TASK DESCRIPTION :: Hunt through the lines below for the string "degrees" and copy each one that has it.

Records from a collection
--- --- ---
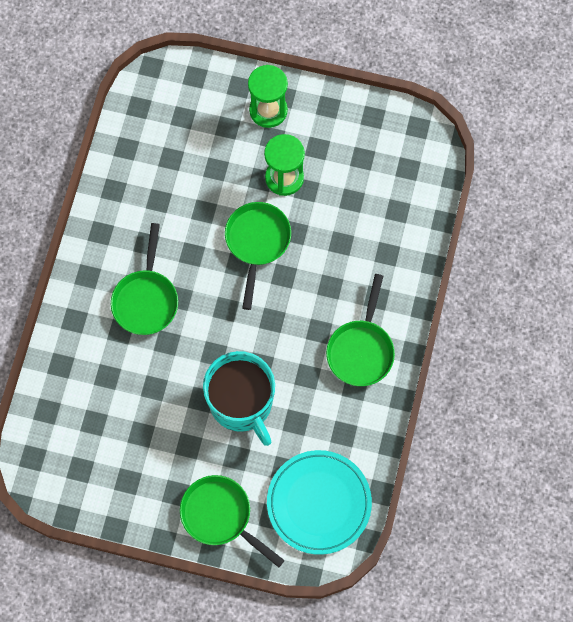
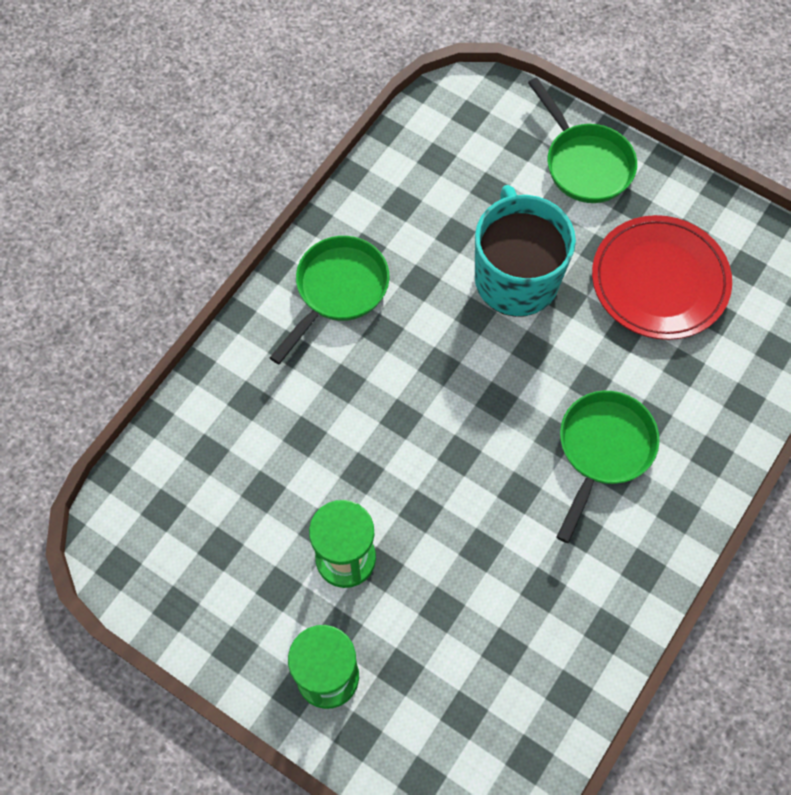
camera: 160 degrees left, 5 degrees down
green pan [225,202,291,310] -> none
turquoise plate [267,450,372,555] -> none
none -> red plate [592,215,732,340]

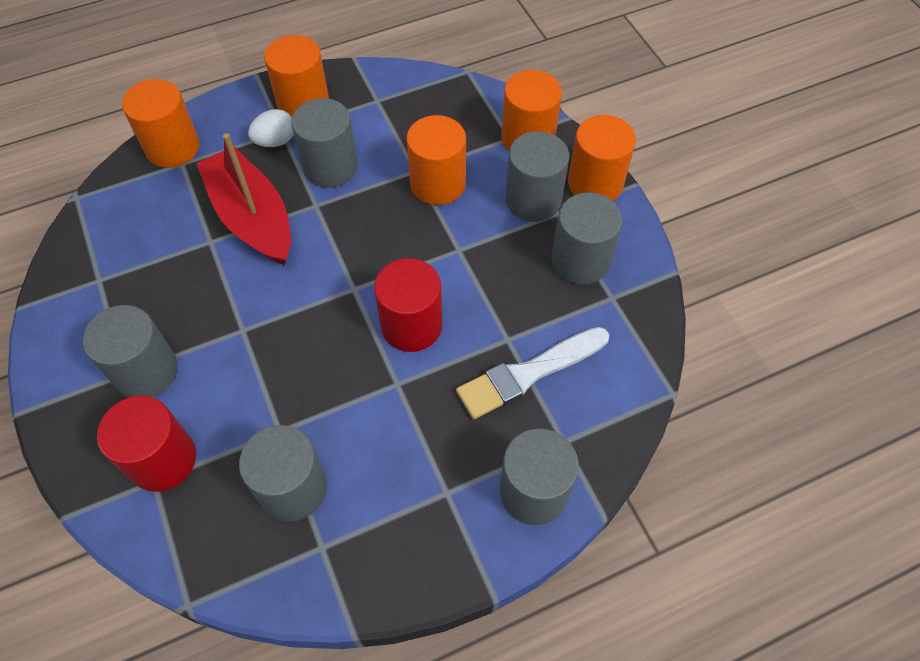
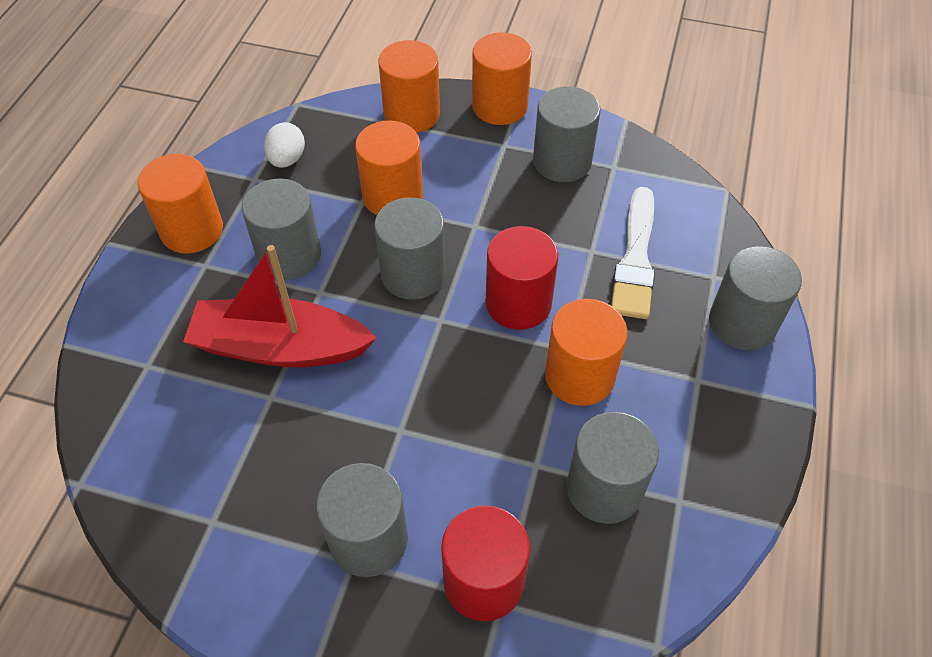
camera: 50 degrees left, 5 degrees down
orange cylinder [122,79,200,168] -> orange cylinder moved to [545,299,628,406]
white egg [248,109,294,147] -> white egg moved to [264,122,305,168]
grey cylinder [505,131,569,222] -> grey cylinder moved to [374,197,445,300]

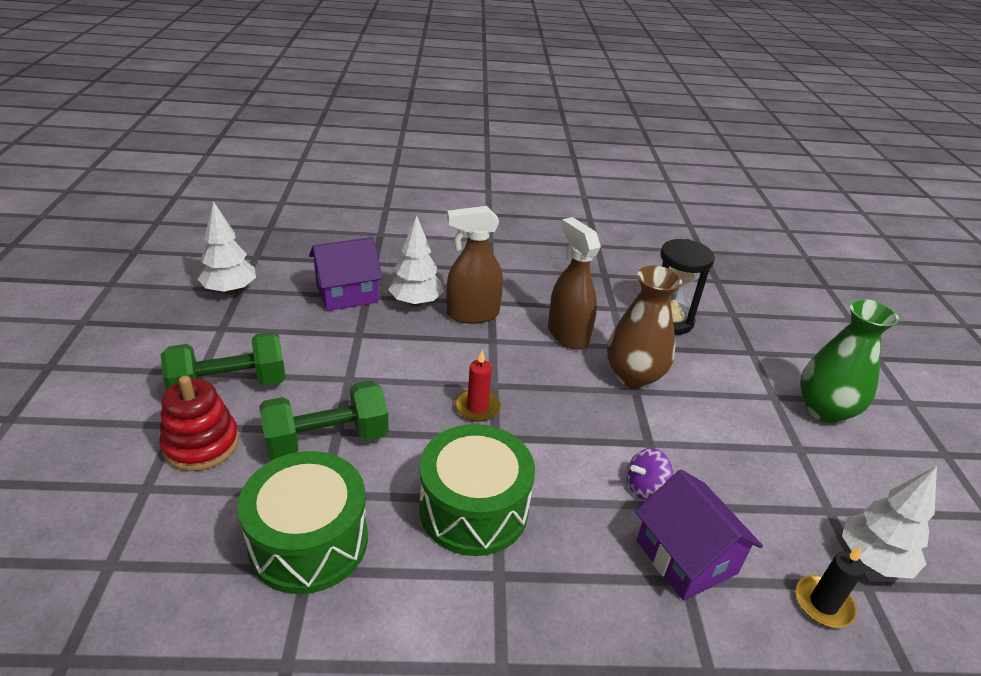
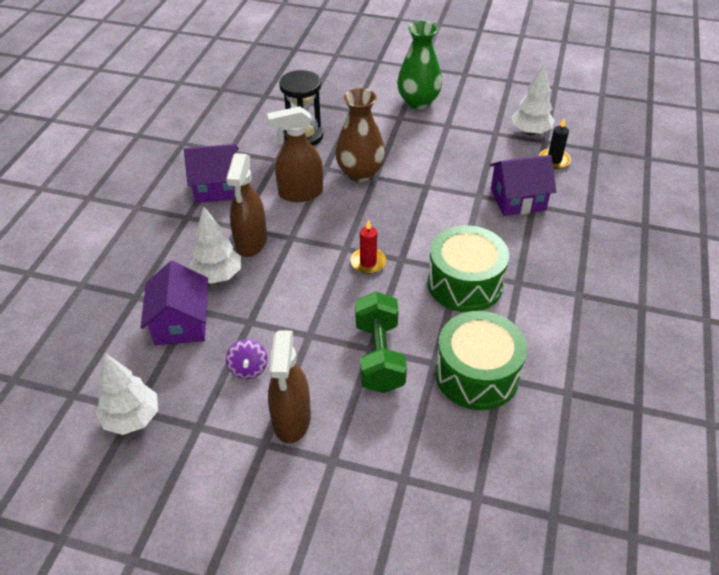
camera: 70 degrees left, 10 degrees up
red stacking toy [159,376,239,471] -> none
green dumbbell [161,332,286,390] -> brown spray bottle [268,330,311,444]
purple spinning top [626,448,673,500] -> purple spinning top moved to [226,339,267,379]
none -> purple house [184,144,239,203]

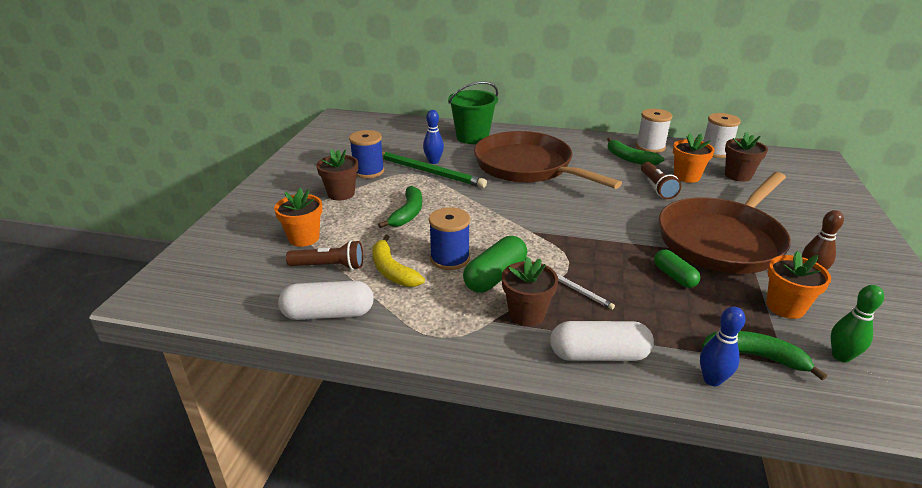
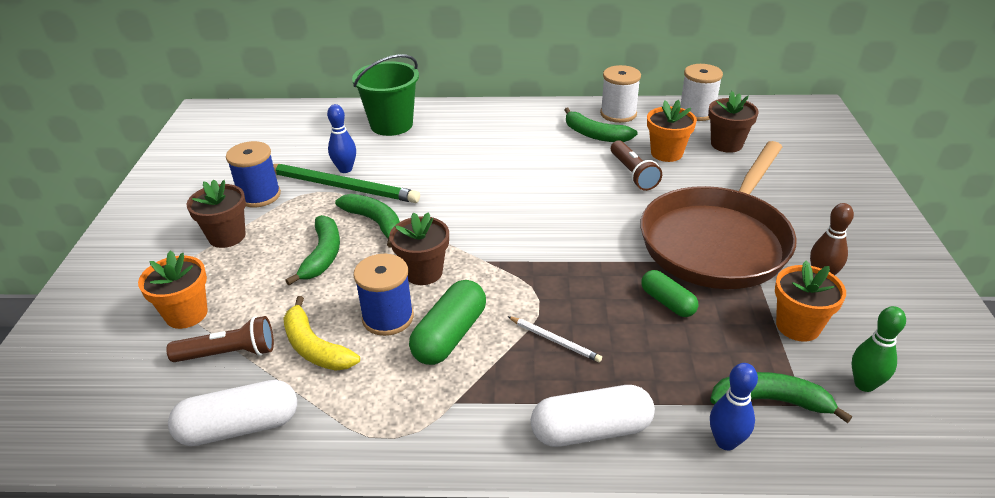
camera: 10 degrees left, 5 degrees up
brown pan [474,131,622,189] -> none
brown flower pot [502,257,558,326] -> brown flower pot moved to [389,212,449,285]
none -> green banana [335,194,400,248]

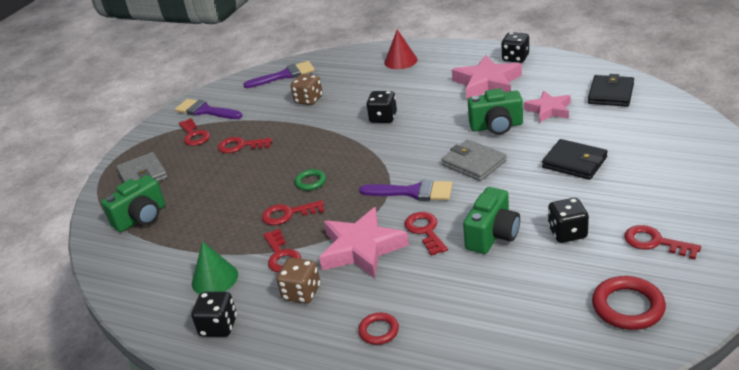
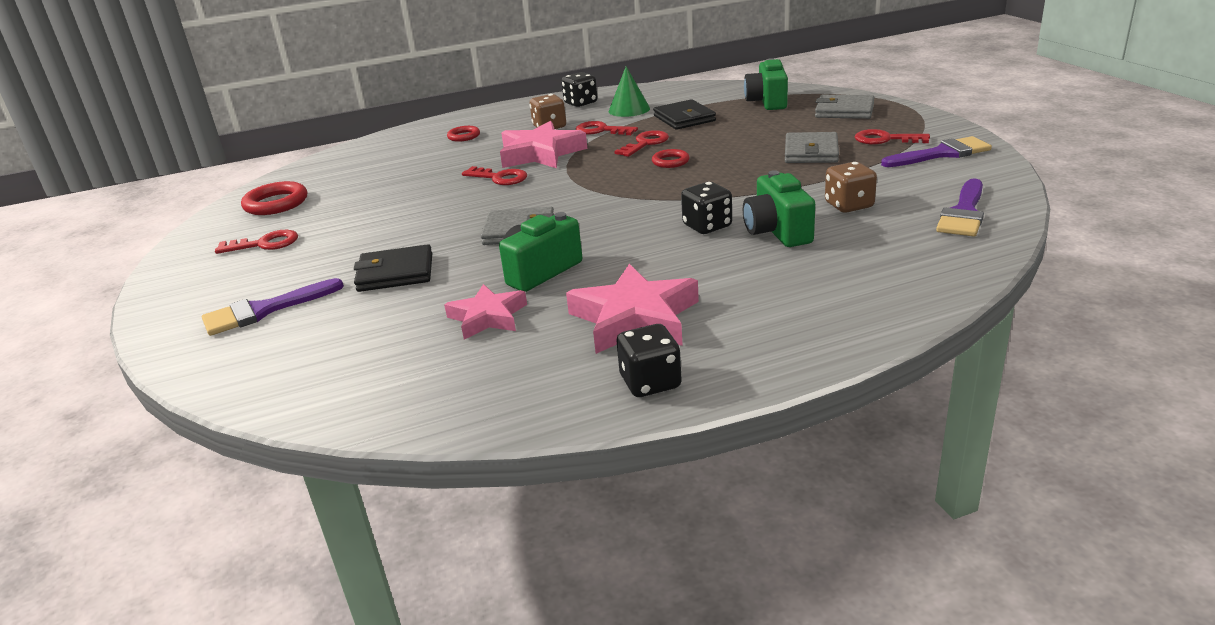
camera: 135 degrees right, 5 degrees down
red key [218,137,272,153] -> grey wallet [785,132,839,163]
green ring [295,169,326,191] -> red ring [652,149,690,168]
purple brush [359,180,452,201] -> purple brush moved to [202,278,344,336]
red cone [384,29,418,69] -> none
green camera [463,187,520,254] -> green camera moved to [743,170,815,247]
black dice [548,198,589,243] -> none
black wallet [588,74,634,107] -> black wallet moved to [653,99,716,130]

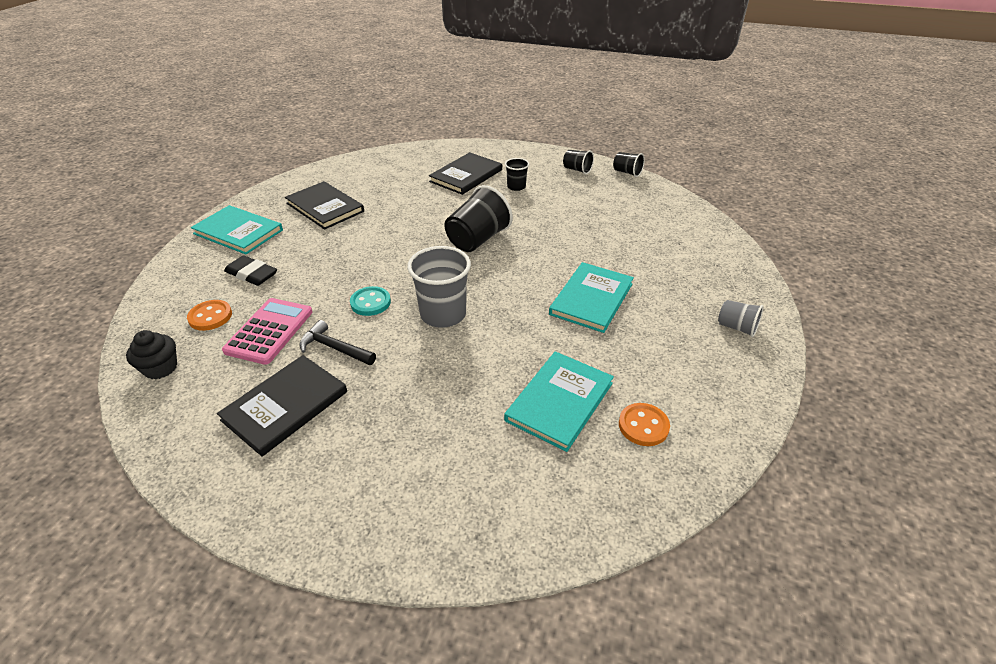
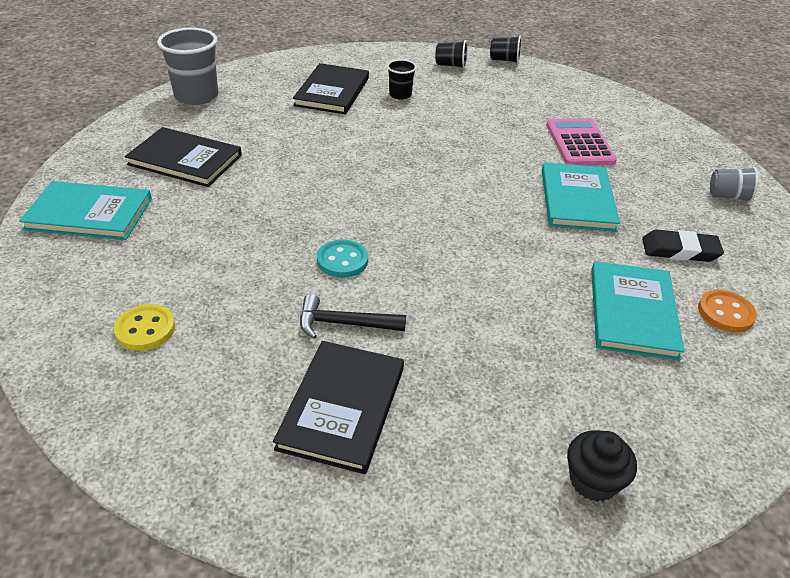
camera: 25 degrees left, 0 degrees up
black cupcake [126,330,177,380] -> black cupcake moved to [567,430,637,502]
orange button [187,300,232,331] -> yellow button [114,304,175,351]
pink calculator [222,298,312,365] -> pink calculator moved to [546,118,617,166]
black eraser [224,255,277,286] -> black eraser moved to [642,230,724,262]
grey cup [407,246,471,328] -> grey cup moved to [157,28,218,105]
black cup [445,185,513,252] -> none

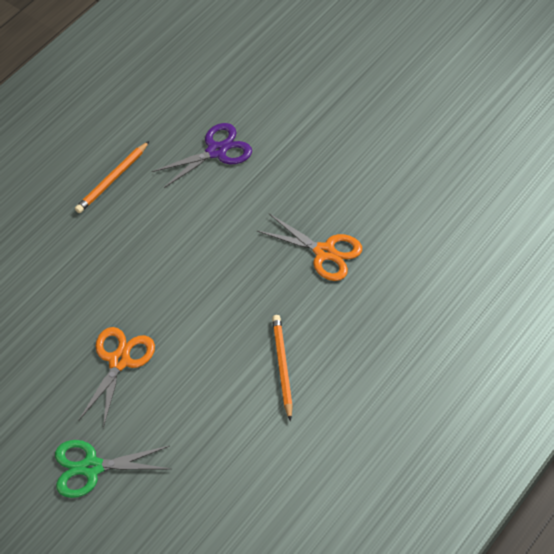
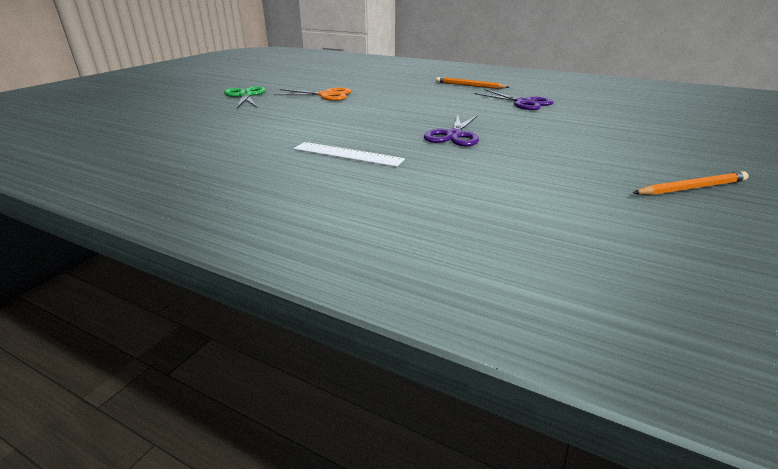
camera: 80 degrees right, 25 degrees down
orange scissors [257,214,362,281] -> purple scissors [424,115,479,146]
orange pencil [272,315,293,421] -> orange pencil moved to [633,171,749,195]
none -> white ruler [293,142,405,167]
--- --- ---
RESPONSE FOR THIS EXERCISE ::
camera: 160 degrees left, 5 degrees down
camera: 50 degrees left, 5 degrees down
camera: 70 degrees left, 10 degrees up
camera: 10 degrees left, 5 degrees up
camera: 135 degrees right, 5 degrees down
camera: 25 degrees left, 0 degrees up
camera: 80 degrees right, 25 degrees down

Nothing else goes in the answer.